- _PROBLEM DESCRIPTION_
Pictures are to be left out, but please repeat each record exactly.

[[ EXERCISE INPUT open ]]

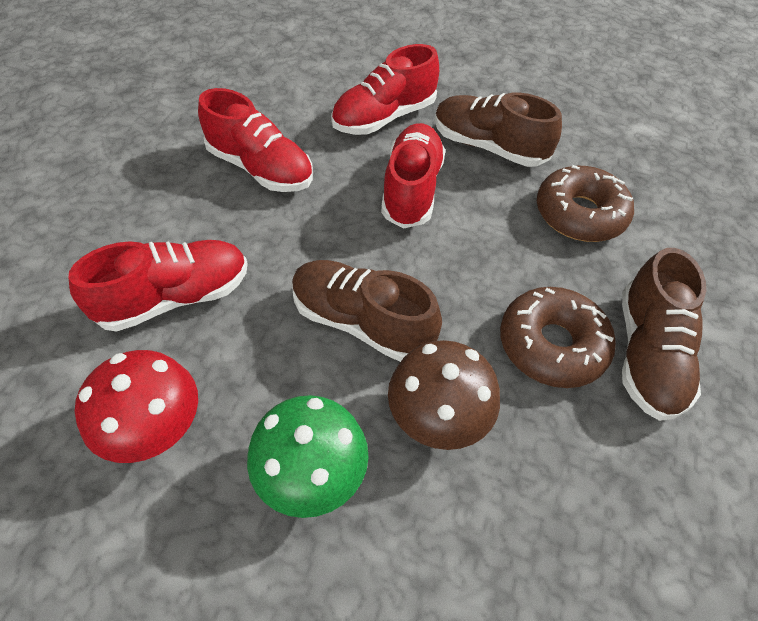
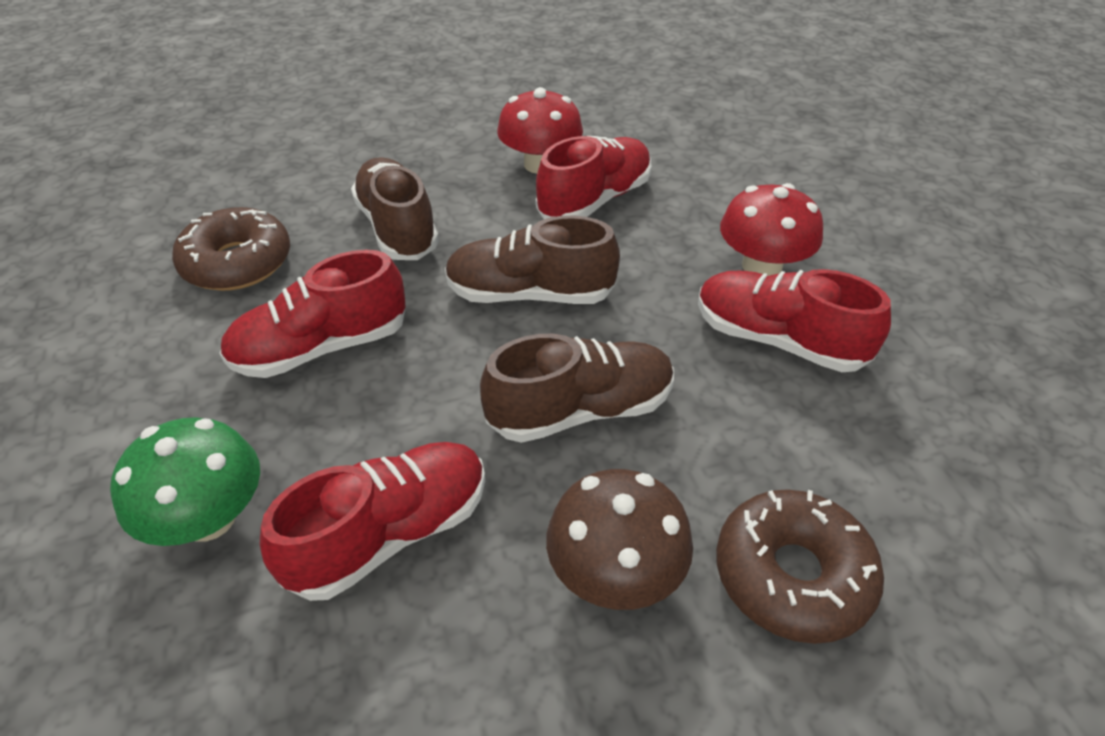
red mushroom: 1 -> 2

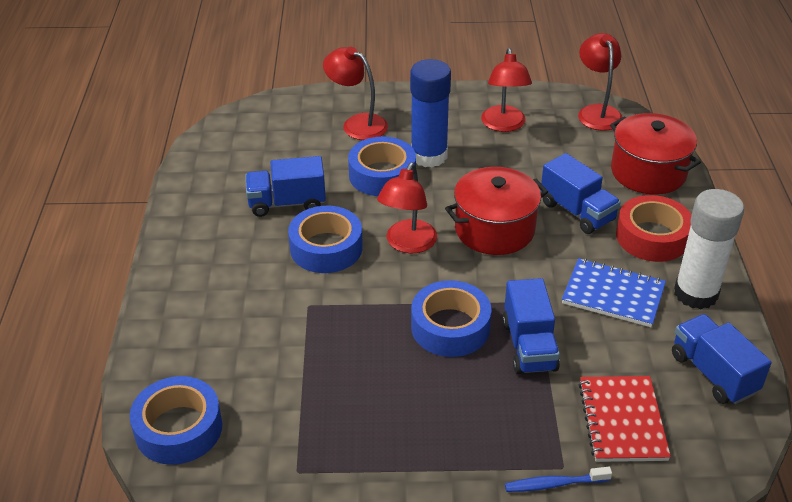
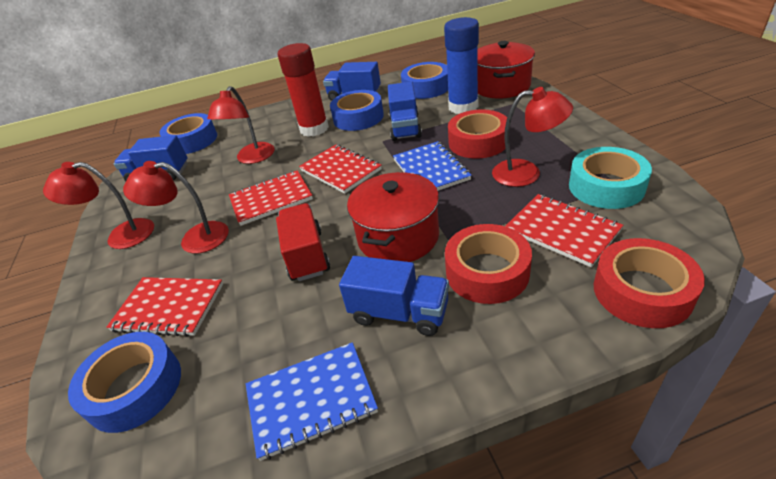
blue notebook: 1 -> 2
blue toothbrush: 1 -> 0
red glue stick: 0 -> 1
red notebook: 1 -> 4
red tape: 1 -> 3
red truck: 0 -> 1
turquoise tape: 0 -> 1
white glue stick: 1 -> 0

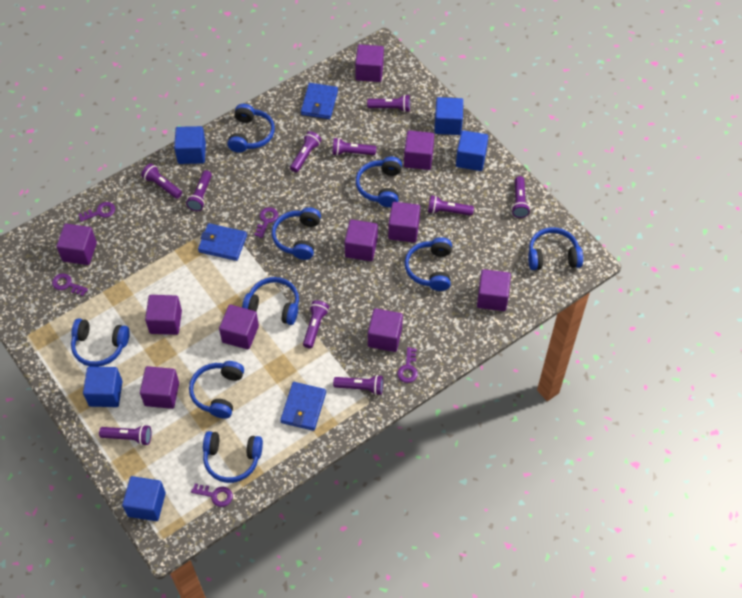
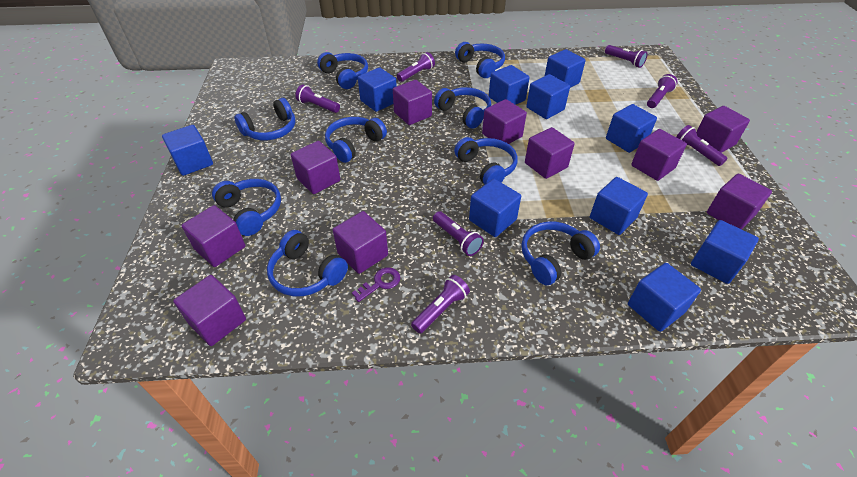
blue cube: 5 -> 10
blue wallet: 3 -> 0
purple flashlight: 10 -> 7
purple key: 5 -> 1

[[ EXERCISE INPUT closed ]]

- _EXERCISE RESPONSE_
red mushroom: 1 -> 2

blue notebook: 1 -> 2
blue toothbrush: 1 -> 0
red glue stick: 0 -> 1
red notebook: 1 -> 4
red tape: 1 -> 3
red truck: 0 -> 1
turquoise tape: 0 -> 1
white glue stick: 1 -> 0

blue cube: 5 -> 10
blue wallet: 3 -> 0
purple flashlight: 10 -> 7
purple key: 5 -> 1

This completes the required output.